Spatial object tracking data:
═══

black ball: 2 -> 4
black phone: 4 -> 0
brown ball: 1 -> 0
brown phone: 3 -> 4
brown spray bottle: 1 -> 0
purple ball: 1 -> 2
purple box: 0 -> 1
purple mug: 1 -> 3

═══

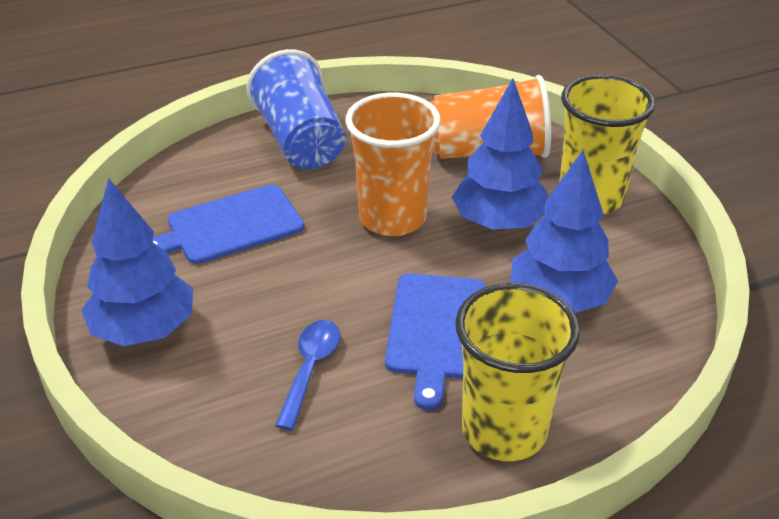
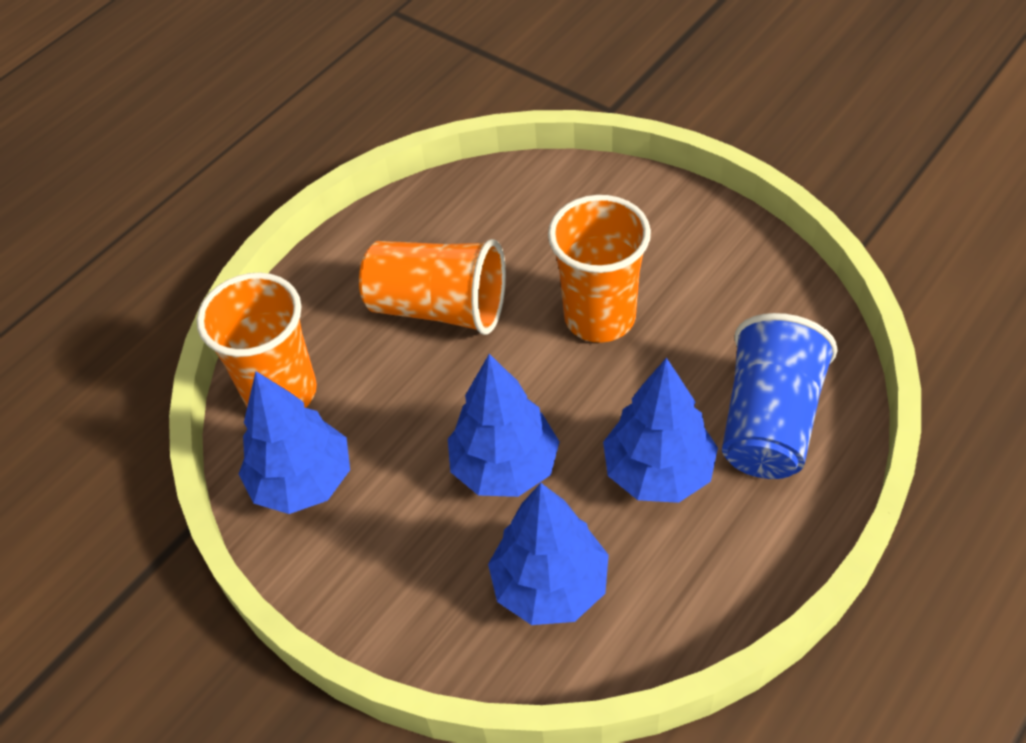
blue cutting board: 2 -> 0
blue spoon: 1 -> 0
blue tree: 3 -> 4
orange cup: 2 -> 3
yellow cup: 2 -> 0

═══

** Aim of the task **
For the string "ball", show each line of the entries above where it occurs.

** Result of the exercise **
black ball: 2 -> 4
brown ball: 1 -> 0
purple ball: 1 -> 2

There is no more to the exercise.